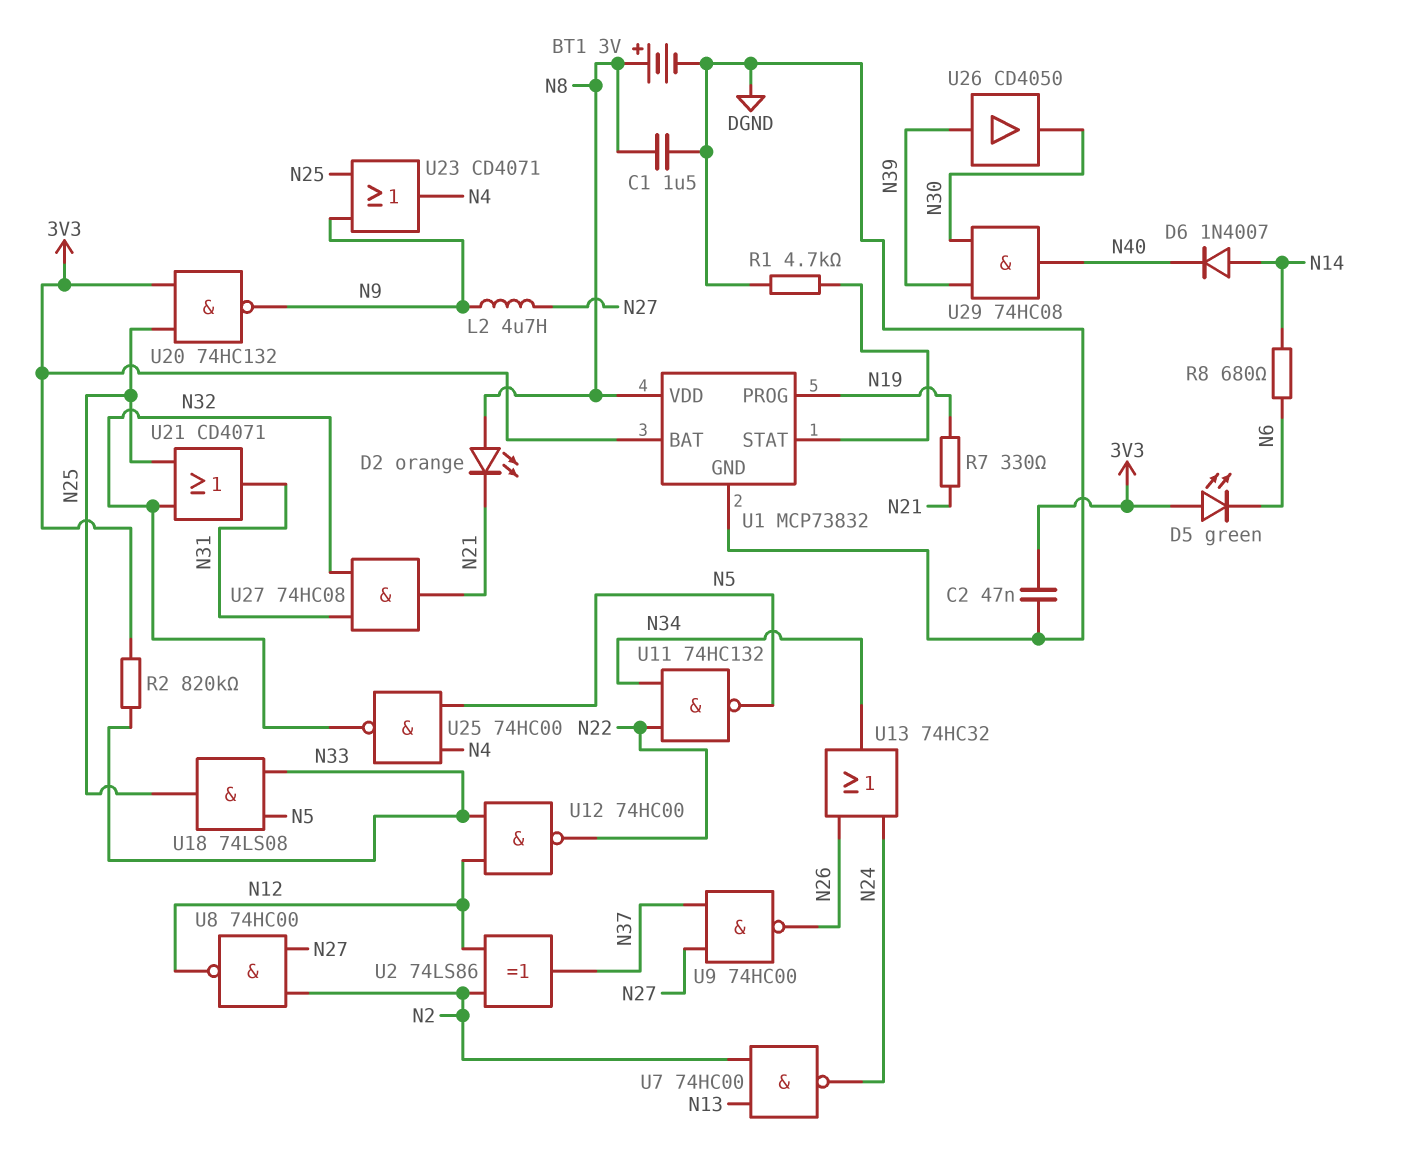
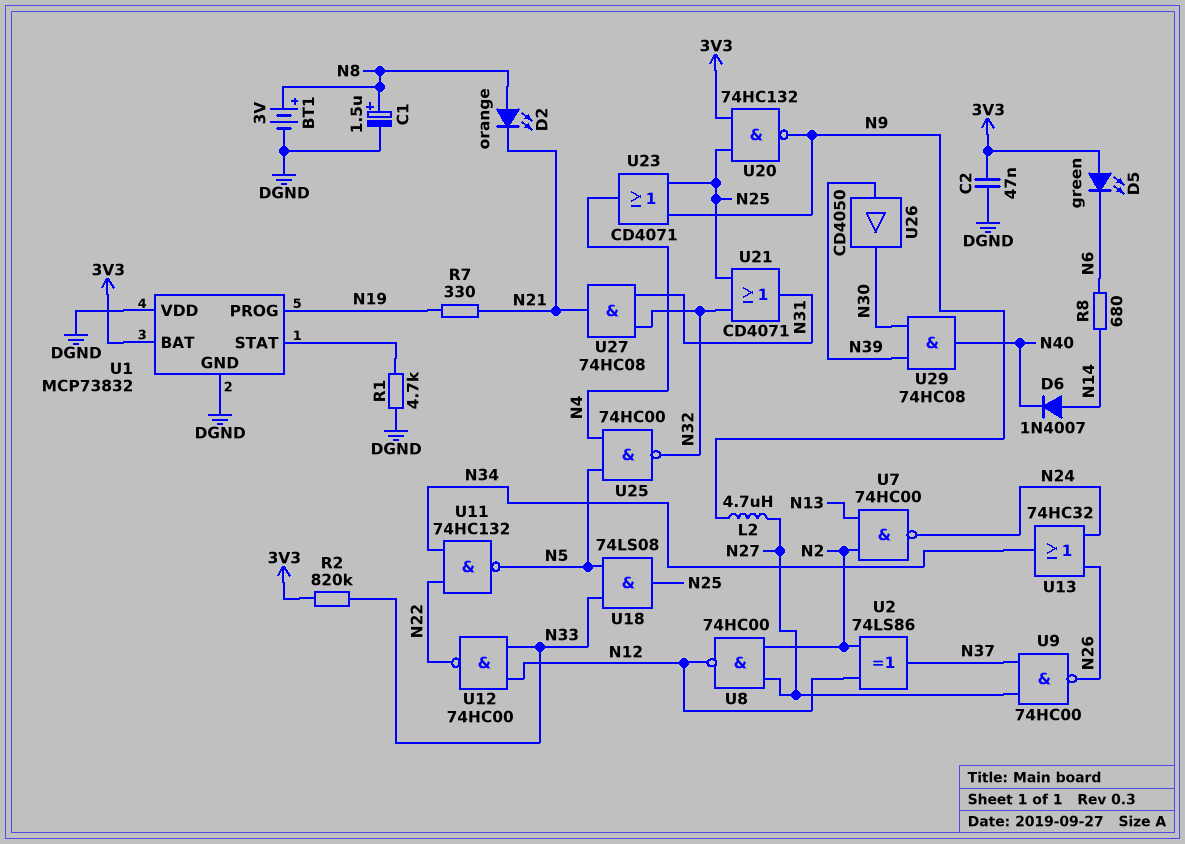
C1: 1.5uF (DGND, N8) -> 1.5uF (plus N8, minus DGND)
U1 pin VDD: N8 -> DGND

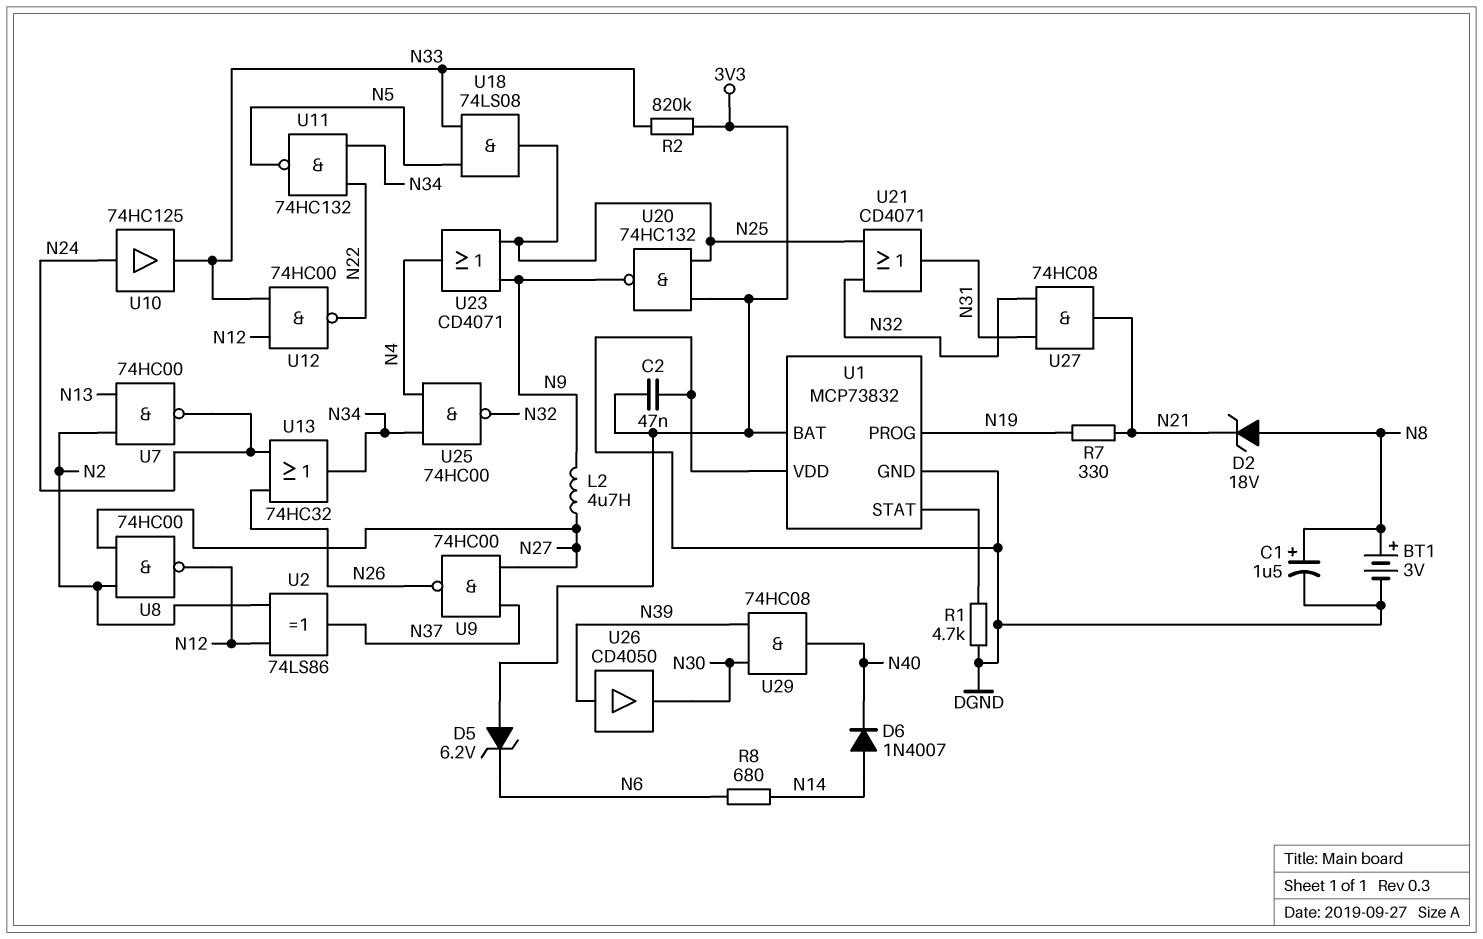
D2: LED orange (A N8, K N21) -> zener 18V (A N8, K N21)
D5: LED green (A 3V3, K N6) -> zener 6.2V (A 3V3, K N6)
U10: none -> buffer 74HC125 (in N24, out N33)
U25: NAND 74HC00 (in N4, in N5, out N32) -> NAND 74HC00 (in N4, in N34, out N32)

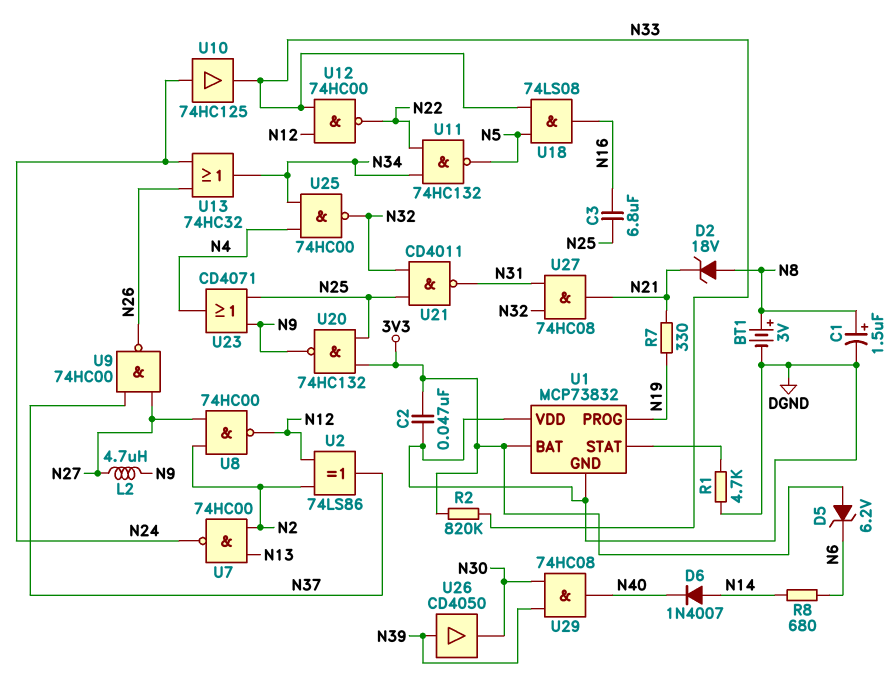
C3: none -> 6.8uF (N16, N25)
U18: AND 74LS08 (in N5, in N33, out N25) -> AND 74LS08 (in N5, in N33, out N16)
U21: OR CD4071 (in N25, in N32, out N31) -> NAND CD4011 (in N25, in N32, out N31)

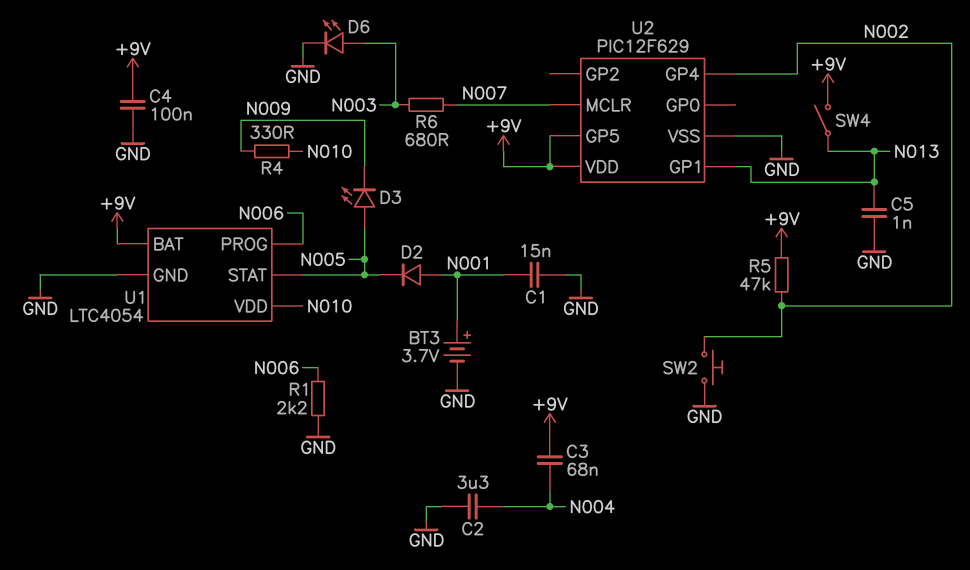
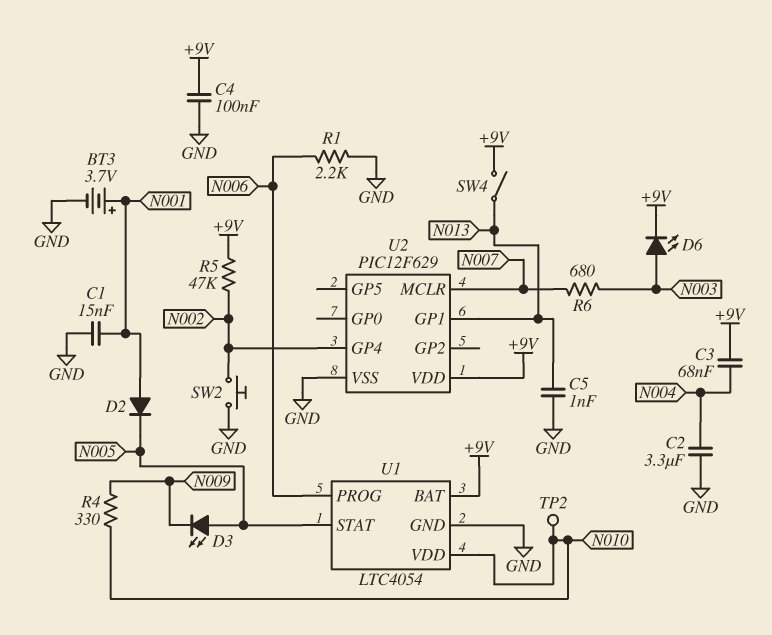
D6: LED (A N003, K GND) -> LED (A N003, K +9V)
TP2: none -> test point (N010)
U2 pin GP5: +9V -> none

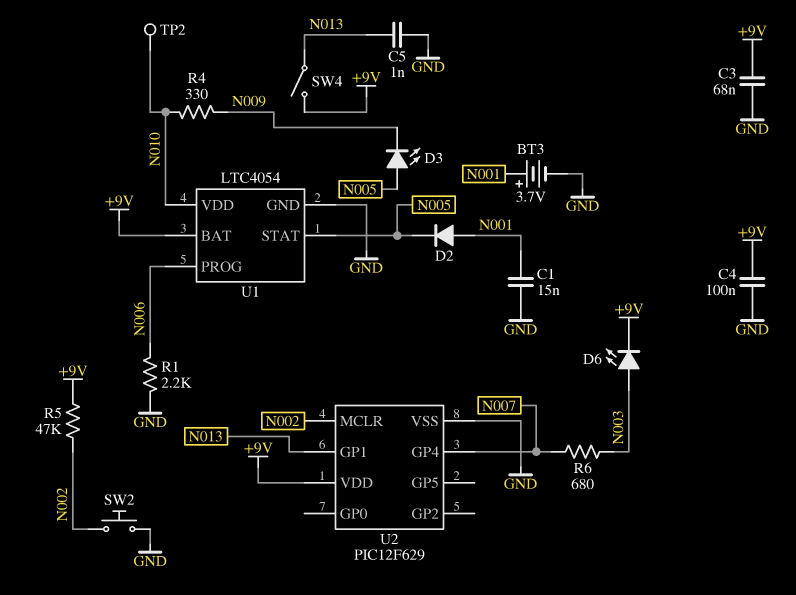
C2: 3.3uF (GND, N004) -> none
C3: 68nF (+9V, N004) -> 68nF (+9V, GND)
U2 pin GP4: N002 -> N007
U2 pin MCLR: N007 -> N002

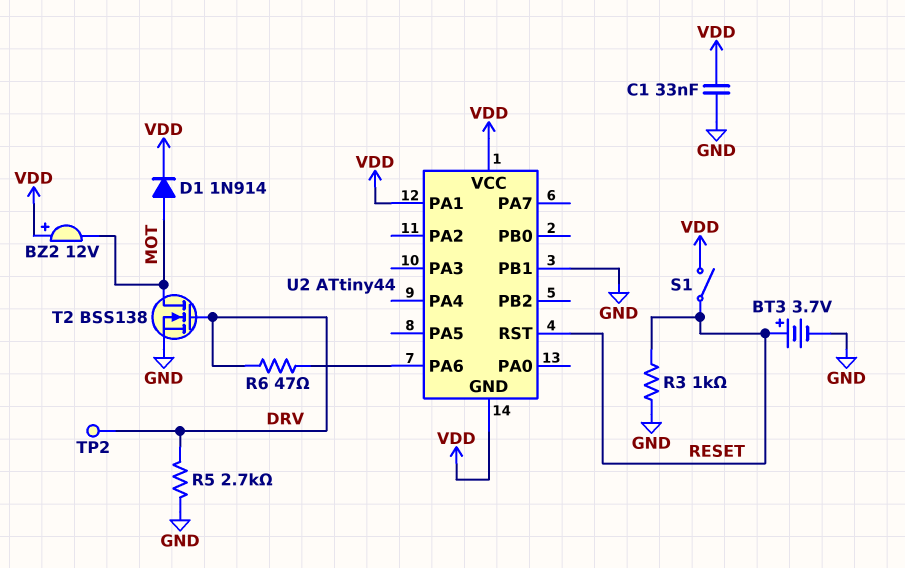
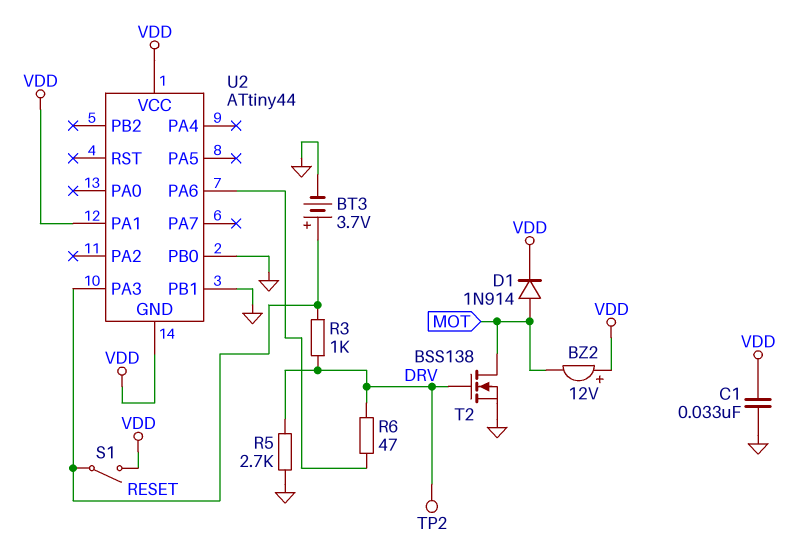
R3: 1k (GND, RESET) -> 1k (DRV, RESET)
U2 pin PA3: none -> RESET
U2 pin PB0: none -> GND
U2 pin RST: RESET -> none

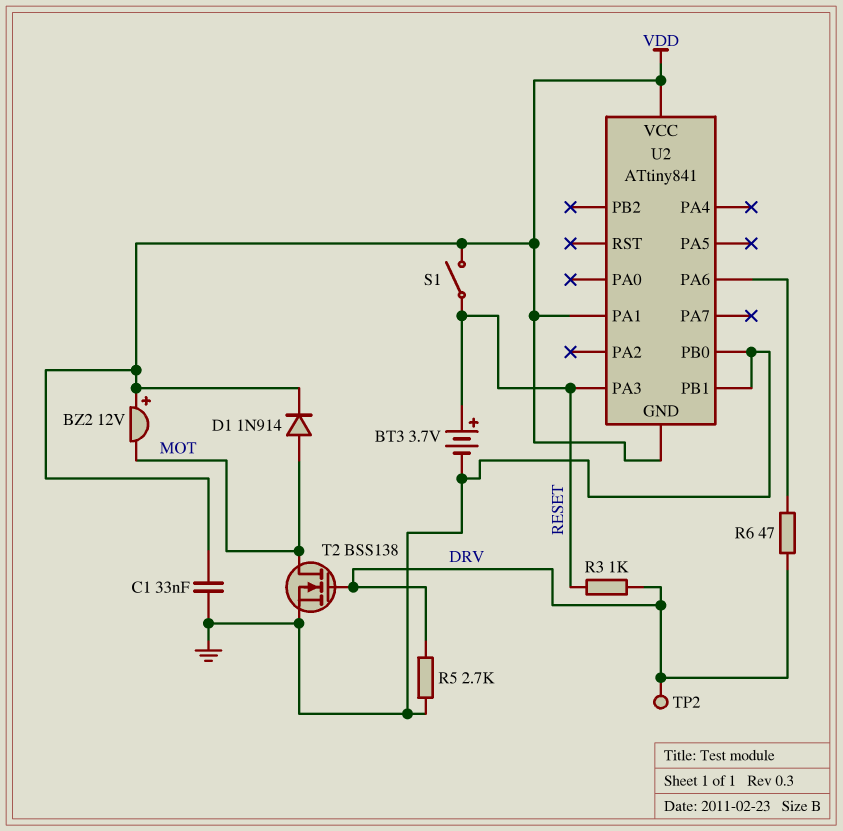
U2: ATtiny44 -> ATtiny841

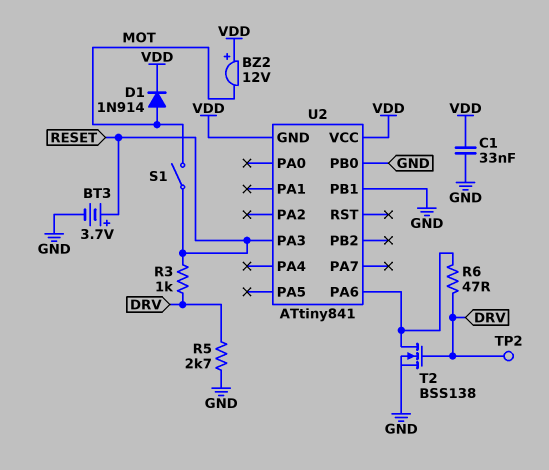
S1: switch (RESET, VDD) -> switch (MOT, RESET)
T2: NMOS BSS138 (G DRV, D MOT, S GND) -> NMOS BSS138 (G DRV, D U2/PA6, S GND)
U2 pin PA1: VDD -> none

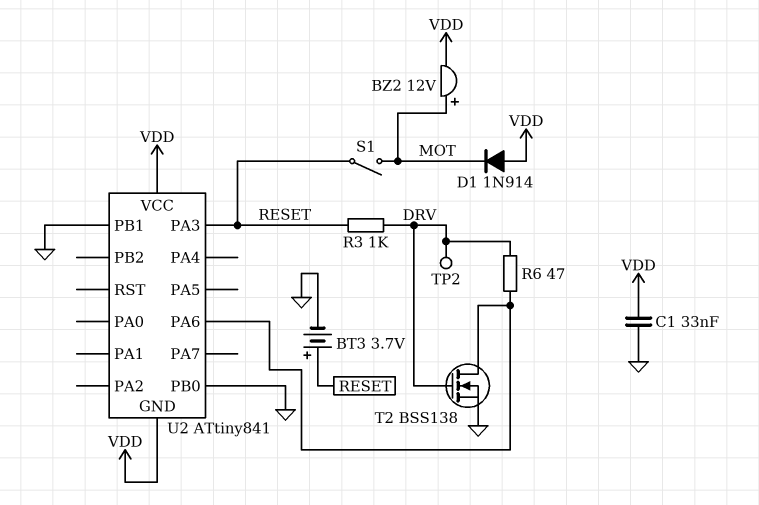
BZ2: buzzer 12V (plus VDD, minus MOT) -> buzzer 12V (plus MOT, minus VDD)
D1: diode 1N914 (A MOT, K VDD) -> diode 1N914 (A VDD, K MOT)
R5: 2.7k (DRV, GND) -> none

*****

Please retype the lines from the one that contains "U2 pin GP5: +9V -> none" through the final line of the data, both included, without any pictures.

Result for this task:
U2 pin GP5: +9V -> none

C2: 3.3uF (GND, N004) -> none
C3: 68nF (+9V, N004) -> 68nF (+9V, GND)
U2 pin GP4: N002 -> N007
U2 pin MCLR: N007 -> N002

R3: 1k (GND, RESET) -> 1k (DRV, RESET)
U2 pin PA3: none -> RESET
U2 pin PB0: none -> GND
U2 pin RST: RESET -> none

U2: ATtiny44 -> ATtiny841

S1: switch (RESET, VDD) -> switch (MOT, RESET)
T2: NMOS BSS138 (G DRV, D MOT, S GND) -> NMOS BSS138 (G DRV, D U2/PA6, S GND)
U2 pin PA1: VDD -> none

BZ2: buzzer 12V (plus VDD, minus MOT) -> buzzer 12V (plus MOT, minus VDD)
D1: diode 1N914 (A MOT, K VDD) -> diode 1N914 (A VDD, K MOT)
R5: 2.7k (DRV, GND) -> none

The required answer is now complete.